*Data for analysis*.
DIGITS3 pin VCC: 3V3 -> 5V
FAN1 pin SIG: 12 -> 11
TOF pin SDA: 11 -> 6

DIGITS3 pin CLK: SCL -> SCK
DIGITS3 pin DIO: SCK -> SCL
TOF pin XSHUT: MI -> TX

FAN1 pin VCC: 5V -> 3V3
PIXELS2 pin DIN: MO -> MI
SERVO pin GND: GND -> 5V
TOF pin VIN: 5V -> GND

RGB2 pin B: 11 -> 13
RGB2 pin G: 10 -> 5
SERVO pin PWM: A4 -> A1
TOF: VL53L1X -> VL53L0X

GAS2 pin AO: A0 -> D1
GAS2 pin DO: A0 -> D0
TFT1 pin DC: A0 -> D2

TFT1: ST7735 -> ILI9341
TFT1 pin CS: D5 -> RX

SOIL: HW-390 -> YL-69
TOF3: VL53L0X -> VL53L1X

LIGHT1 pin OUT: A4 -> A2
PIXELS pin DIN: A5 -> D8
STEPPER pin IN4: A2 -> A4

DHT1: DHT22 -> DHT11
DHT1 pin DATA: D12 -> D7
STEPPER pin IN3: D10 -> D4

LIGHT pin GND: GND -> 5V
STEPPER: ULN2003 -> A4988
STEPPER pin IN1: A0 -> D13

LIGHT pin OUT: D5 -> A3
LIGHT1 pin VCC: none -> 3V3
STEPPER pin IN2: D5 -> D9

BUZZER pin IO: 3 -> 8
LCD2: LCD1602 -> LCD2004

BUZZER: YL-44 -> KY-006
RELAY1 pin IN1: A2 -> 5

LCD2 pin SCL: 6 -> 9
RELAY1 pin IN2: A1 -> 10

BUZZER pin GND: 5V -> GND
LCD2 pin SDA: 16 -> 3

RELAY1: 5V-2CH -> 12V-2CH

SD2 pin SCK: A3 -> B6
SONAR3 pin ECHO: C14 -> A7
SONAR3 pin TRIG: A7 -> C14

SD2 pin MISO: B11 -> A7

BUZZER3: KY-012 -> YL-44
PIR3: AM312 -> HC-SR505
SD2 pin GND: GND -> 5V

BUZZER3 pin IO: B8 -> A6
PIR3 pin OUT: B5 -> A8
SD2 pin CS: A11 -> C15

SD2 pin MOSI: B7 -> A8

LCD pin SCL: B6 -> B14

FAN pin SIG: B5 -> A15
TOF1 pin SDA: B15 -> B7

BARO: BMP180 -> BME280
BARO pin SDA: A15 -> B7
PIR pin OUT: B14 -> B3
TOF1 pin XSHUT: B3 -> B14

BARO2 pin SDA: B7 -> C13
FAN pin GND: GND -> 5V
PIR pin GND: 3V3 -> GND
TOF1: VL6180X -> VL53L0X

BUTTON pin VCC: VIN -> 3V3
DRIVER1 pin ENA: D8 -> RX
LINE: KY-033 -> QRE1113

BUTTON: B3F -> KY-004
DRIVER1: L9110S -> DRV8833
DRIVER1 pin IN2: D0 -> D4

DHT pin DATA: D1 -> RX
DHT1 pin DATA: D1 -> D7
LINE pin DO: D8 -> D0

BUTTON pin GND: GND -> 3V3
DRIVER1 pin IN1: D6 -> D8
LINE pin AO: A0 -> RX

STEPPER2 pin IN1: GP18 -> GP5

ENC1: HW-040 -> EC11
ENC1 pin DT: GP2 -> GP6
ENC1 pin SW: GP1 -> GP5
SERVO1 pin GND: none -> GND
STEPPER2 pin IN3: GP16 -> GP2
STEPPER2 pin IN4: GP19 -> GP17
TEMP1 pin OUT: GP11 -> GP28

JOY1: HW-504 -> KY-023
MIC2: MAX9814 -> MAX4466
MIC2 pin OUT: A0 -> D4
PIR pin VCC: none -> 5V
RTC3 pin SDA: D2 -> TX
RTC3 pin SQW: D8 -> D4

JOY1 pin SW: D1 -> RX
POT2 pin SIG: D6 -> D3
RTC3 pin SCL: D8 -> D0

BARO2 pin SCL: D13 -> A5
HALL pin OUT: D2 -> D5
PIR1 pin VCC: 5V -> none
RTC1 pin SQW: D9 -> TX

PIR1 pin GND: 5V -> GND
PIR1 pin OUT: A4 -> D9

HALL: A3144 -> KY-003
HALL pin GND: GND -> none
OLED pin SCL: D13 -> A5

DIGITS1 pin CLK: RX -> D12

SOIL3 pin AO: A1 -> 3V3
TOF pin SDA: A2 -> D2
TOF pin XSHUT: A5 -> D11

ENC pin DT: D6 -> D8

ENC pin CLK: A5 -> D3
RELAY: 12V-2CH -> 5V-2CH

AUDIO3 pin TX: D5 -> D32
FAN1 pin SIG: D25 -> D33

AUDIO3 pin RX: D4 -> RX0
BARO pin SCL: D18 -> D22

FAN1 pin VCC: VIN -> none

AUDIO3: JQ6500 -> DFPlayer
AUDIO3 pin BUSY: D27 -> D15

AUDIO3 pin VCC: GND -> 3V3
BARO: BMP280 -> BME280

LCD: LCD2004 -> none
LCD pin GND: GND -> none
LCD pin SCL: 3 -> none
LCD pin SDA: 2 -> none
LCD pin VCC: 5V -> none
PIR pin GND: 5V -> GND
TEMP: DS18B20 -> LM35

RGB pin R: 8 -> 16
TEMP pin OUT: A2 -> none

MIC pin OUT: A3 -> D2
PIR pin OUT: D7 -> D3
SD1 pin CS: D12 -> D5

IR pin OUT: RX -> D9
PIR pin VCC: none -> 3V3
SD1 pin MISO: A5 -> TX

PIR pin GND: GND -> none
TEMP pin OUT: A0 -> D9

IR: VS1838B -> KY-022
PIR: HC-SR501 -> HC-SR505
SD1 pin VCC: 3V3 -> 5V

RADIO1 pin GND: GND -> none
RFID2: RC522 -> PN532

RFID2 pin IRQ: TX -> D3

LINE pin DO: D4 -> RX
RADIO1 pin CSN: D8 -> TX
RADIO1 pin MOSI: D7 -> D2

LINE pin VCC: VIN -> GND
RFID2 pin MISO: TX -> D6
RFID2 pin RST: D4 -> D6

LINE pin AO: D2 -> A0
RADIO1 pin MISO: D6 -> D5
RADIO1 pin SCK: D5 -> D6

*Task requirements*. Looking at the data above, write out exactly the lines that start at the one containing "AUDIO3 pin VCC: GND -> 3V3" and end at the one containing "RADIO1 pin GND: GND -> none"; include both and nothing beyond.

*Your solution*.
AUDIO3 pin VCC: GND -> 3V3
BARO: BMP280 -> BME280

LCD: LCD2004 -> none
LCD pin GND: GND -> none
LCD pin SCL: 3 -> none
LCD pin SDA: 2 -> none
LCD pin VCC: 5V -> none
PIR pin GND: 5V -> GND
TEMP: DS18B20 -> LM35

RGB pin R: 8 -> 16
TEMP pin OUT: A2 -> none

MIC pin OUT: A3 -> D2
PIR pin OUT: D7 -> D3
SD1 pin CS: D12 -> D5

IR pin OUT: RX -> D9
PIR pin VCC: none -> 3V3
SD1 pin MISO: A5 -> TX

PIR pin GND: GND -> none
TEMP pin OUT: A0 -> D9

IR: VS1838B -> KY-022
PIR: HC-SR501 -> HC-SR505
SD1 pin VCC: 3V3 -> 5V

RADIO1 pin GND: GND -> none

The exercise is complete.